The required lines are those that contain "moved"; pull them out of the data and copy them.

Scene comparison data
--- START ---

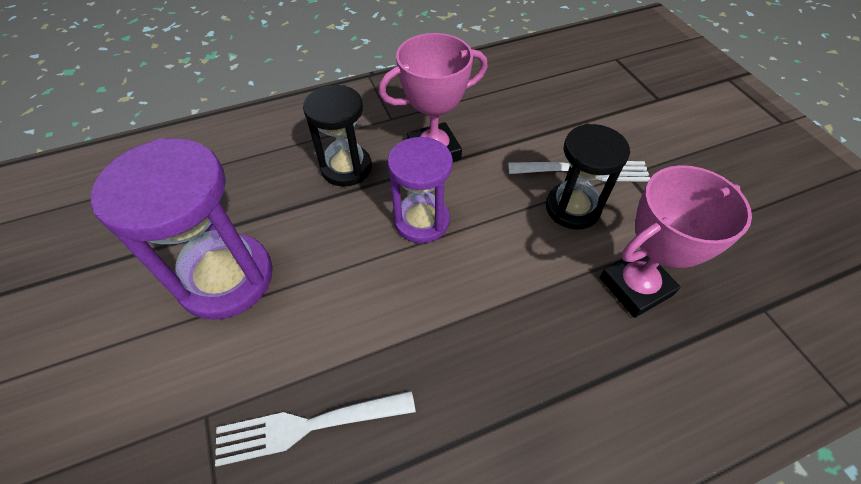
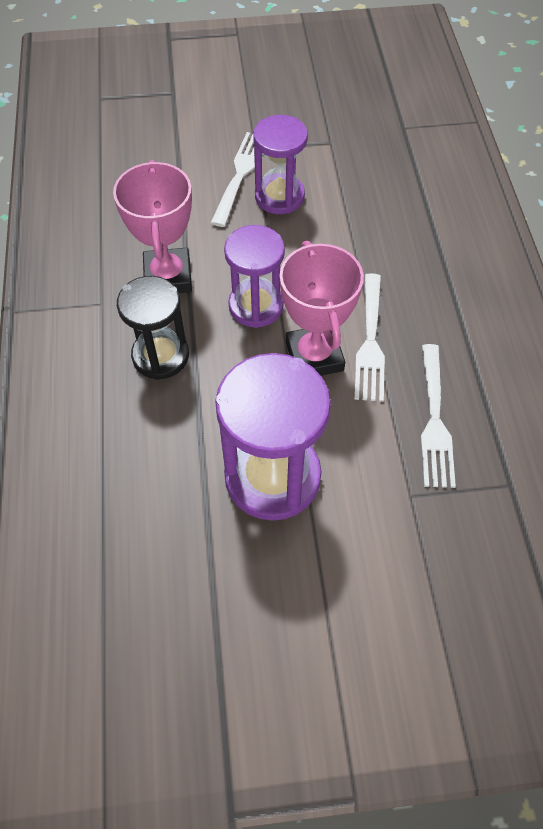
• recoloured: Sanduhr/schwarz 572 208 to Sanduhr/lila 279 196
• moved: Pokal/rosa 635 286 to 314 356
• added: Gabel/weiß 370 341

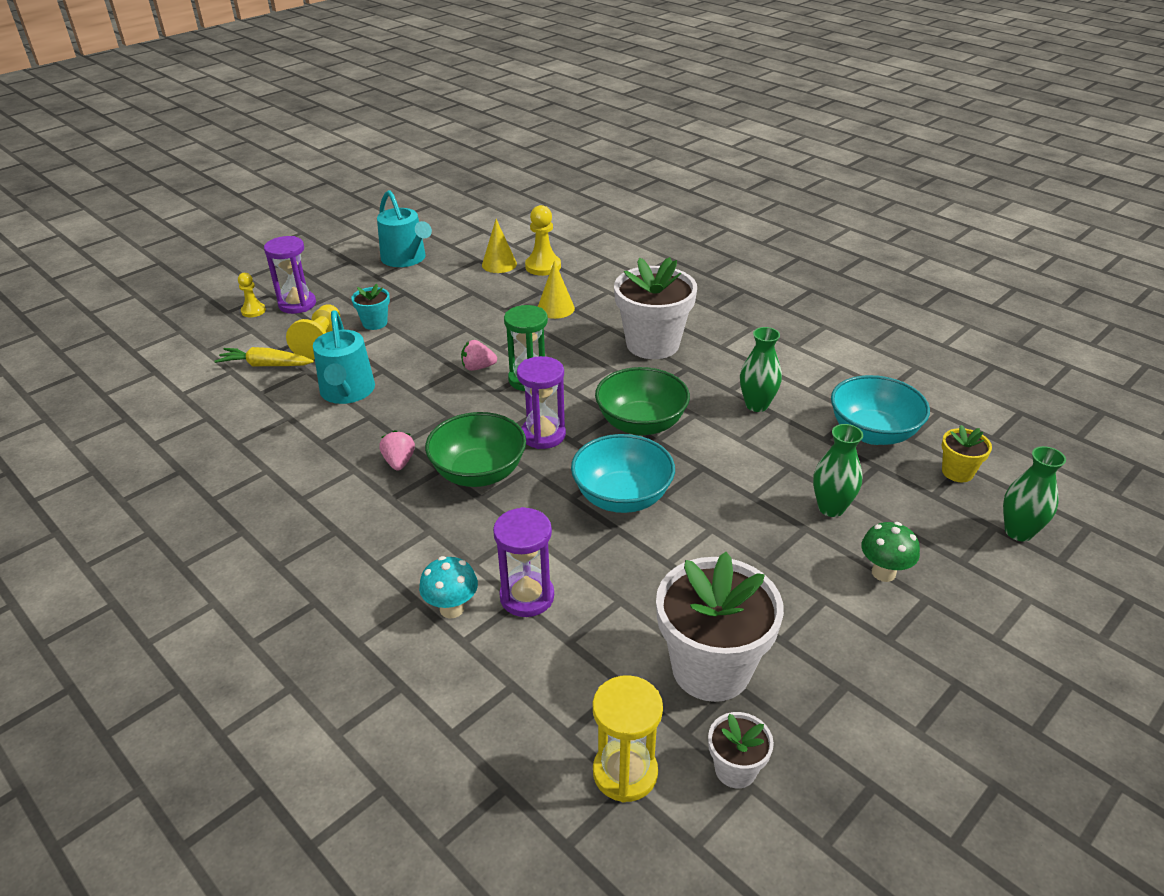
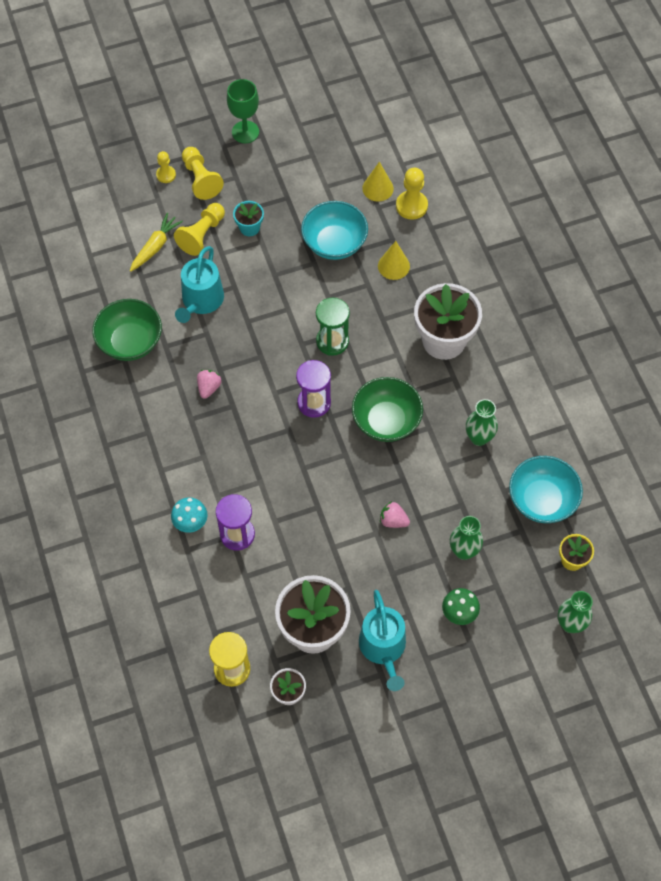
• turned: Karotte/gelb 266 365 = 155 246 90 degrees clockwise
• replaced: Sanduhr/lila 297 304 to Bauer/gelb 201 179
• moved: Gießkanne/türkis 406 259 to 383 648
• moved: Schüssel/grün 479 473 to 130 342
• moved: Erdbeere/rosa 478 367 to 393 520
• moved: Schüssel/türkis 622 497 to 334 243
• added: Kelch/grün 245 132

--- END ---

● EXERCISE OUTPUT
• moved: Pokal/rosa 635 286 to 314 356
• moved: Gießkanne/türkis 406 259 to 383 648
• moved: Schüssel/grün 479 473 to 130 342
• moved: Erdbeere/rosa 478 367 to 393 520
• moved: Schüssel/türkis 622 497 to 334 243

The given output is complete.